____ Data in this exercise

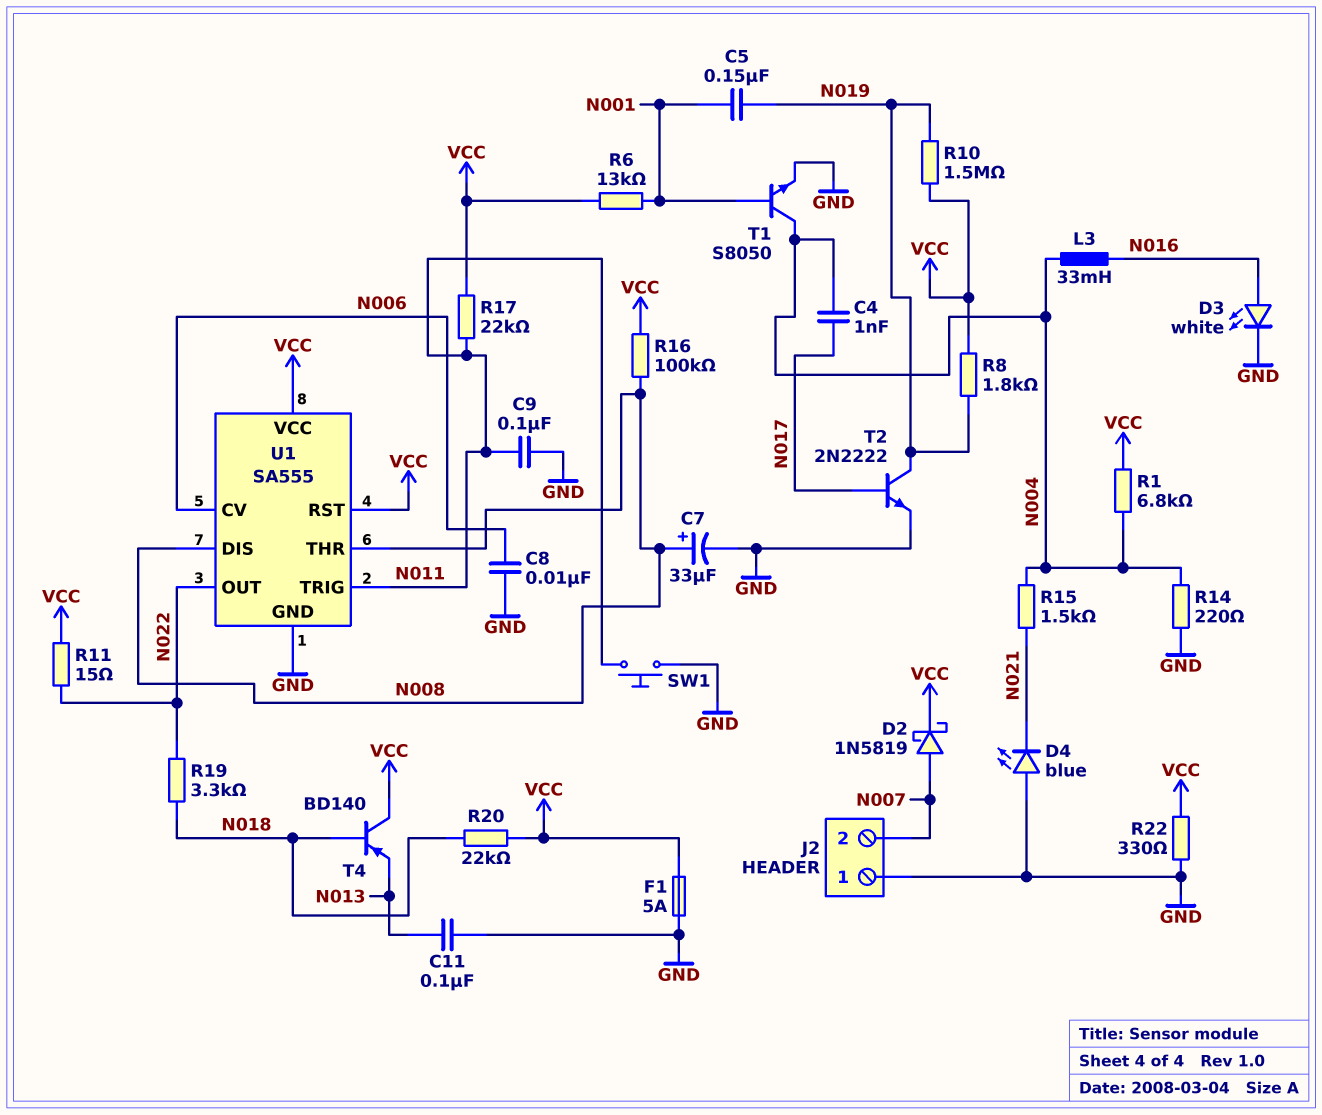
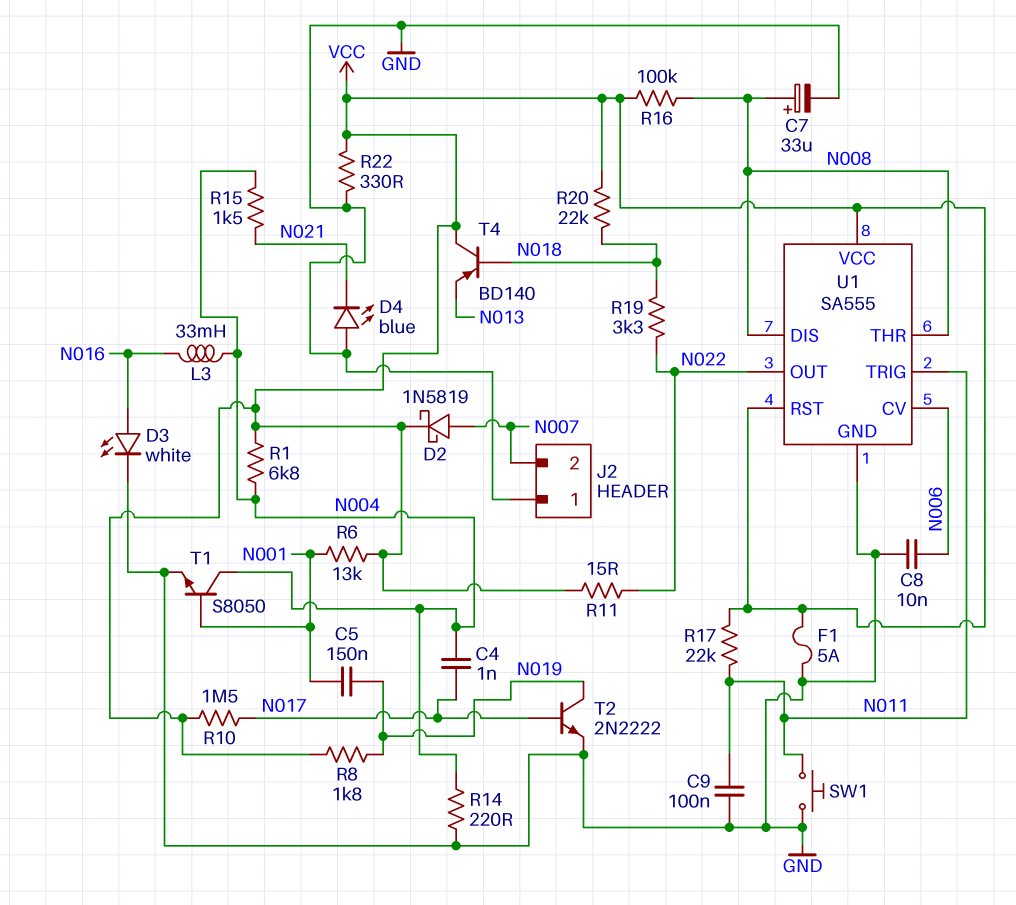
C11: 100nF (GND, N013) -> none
R10: 1.5M (N019, VCC) -> 1.5M (N017, VCC)

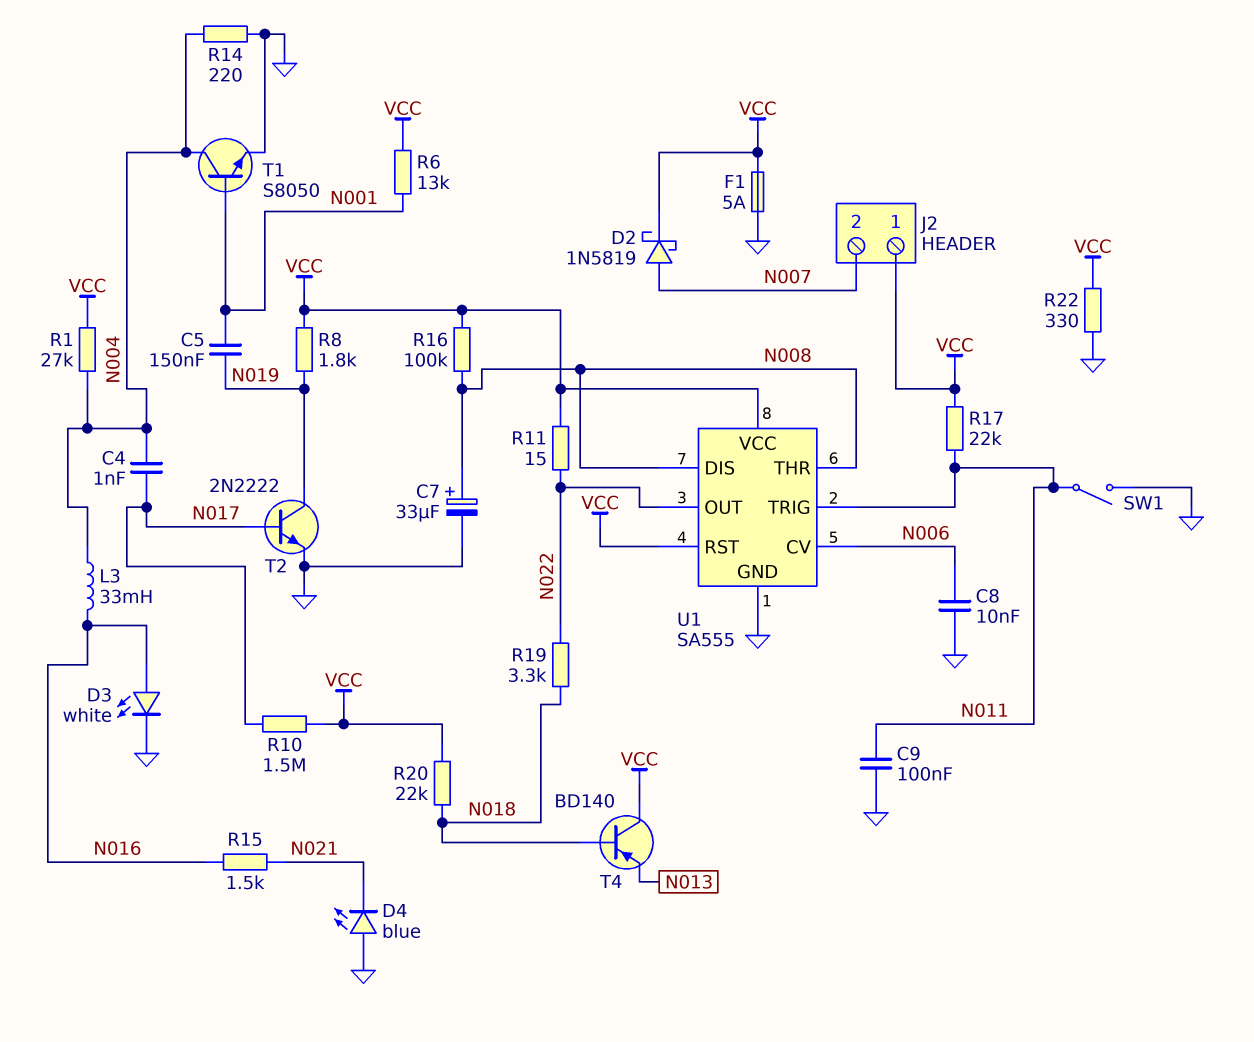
J2 pin 1: GND -> VCC
R1: 6.8k (N004, VCC) -> 27k (N004, VCC)
R15: 1.5k (N004, N021) -> 1.5k (N016, N021)
SW1: button (GND, N011) -> switch (GND, N011)

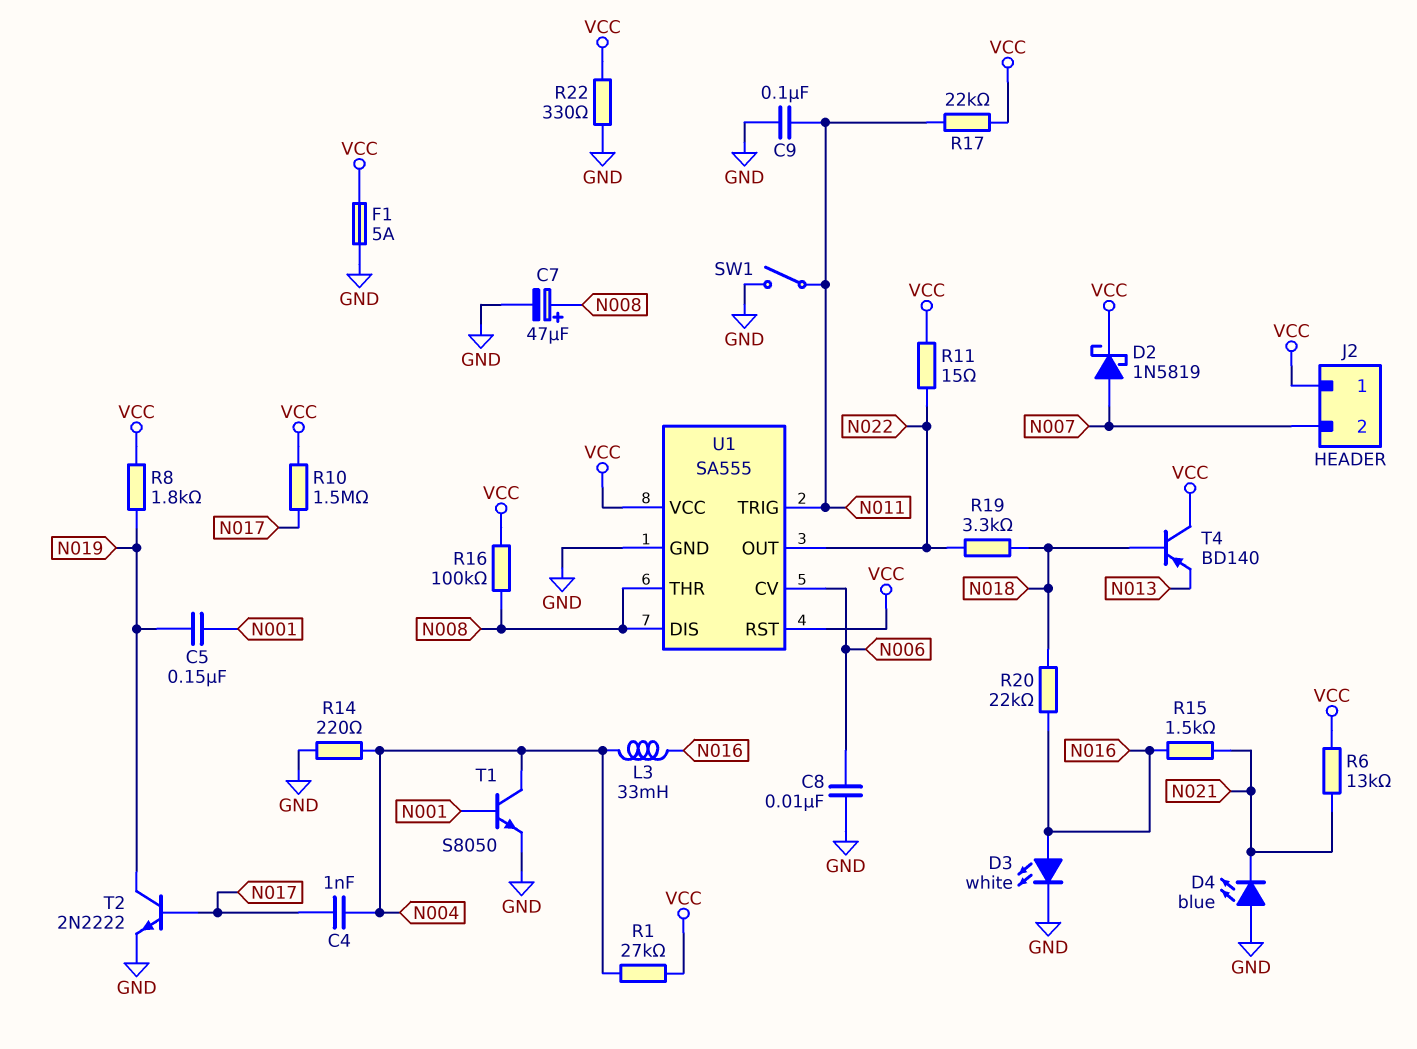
C7: 33uF (plus N008, minus GND) -> 47uF (plus N008, minus GND)
R6: 13k (N001, VCC) -> 13k (N021, VCC)
R20: 22k (N018, VCC) -> 22k (N016, N018)

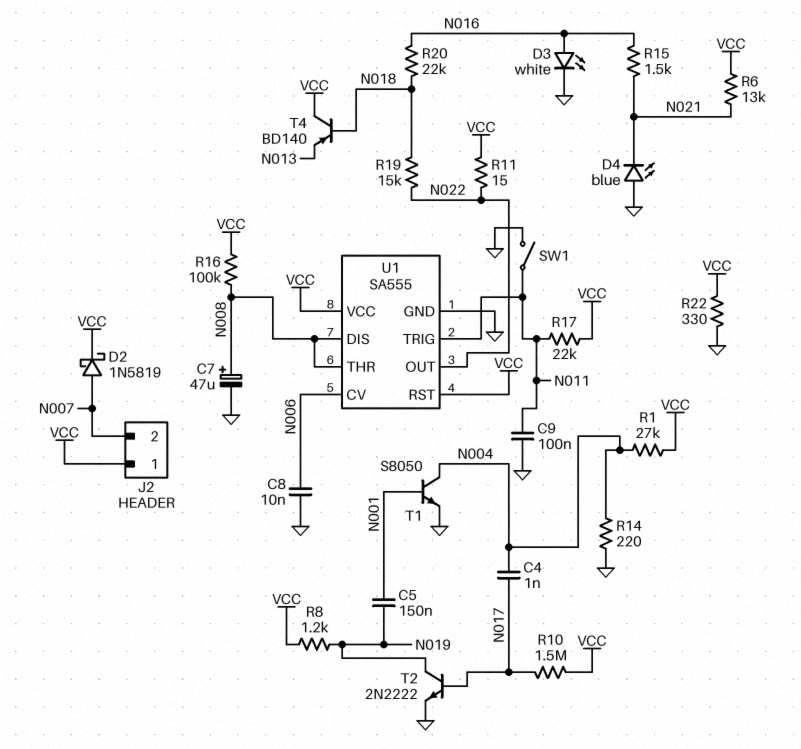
F1: 5A (GND, VCC) -> none
L3: 33mH (N004, N016) -> none
R8: 1.8k (N019, VCC) -> 1.2k (N019, VCC)
R19: 3.3k (N018, N022) -> 15k (N018, N022)

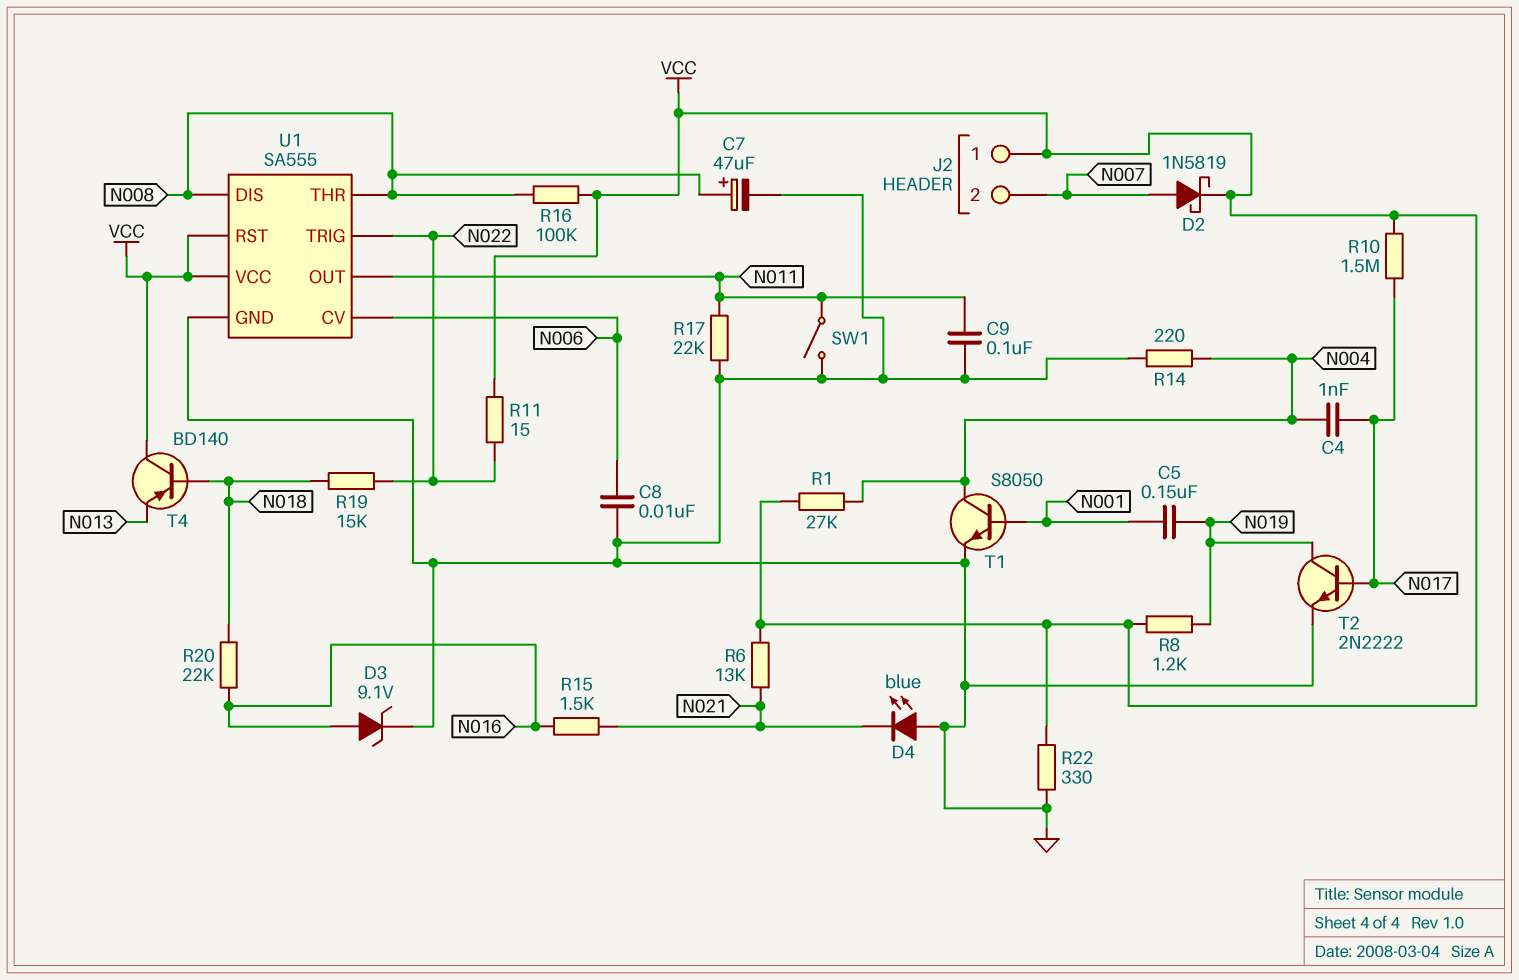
D3: LED white (A N016, K GND) -> zener 9.1V (A N016, K GND)
R17: 22k (N011, VCC) -> 22k (GND, N011)
U1 pin OUT: N022 -> N011
U1 pin TRIG: N011 -> N022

________

Pictures in the entries are to be skipped, and everything else repeated word for word.

C11: 100nF (GND, N013) -> none
R10: 1.5M (N019, VCC) -> 1.5M (N017, VCC)

J2 pin 1: GND -> VCC
R1: 6.8k (N004, VCC) -> 27k (N004, VCC)
R15: 1.5k (N004, N021) -> 1.5k (N016, N021)
SW1: button (GND, N011) -> switch (GND, N011)

C7: 33uF (plus N008, minus GND) -> 47uF (plus N008, minus GND)
R6: 13k (N001, VCC) -> 13k (N021, VCC)
R20: 22k (N018, VCC) -> 22k (N016, N018)

F1: 5A (GND, VCC) -> none
L3: 33mH (N004, N016) -> none
R8: 1.8k (N019, VCC) -> 1.2k (N019, VCC)
R19: 3.3k (N018, N022) -> 15k (N018, N022)

D3: LED white (A N016, K GND) -> zener 9.1V (A N016, K GND)
R17: 22k (N011, VCC) -> 22k (GND, N011)
U1 pin OUT: N022 -> N011
U1 pin TRIG: N011 -> N022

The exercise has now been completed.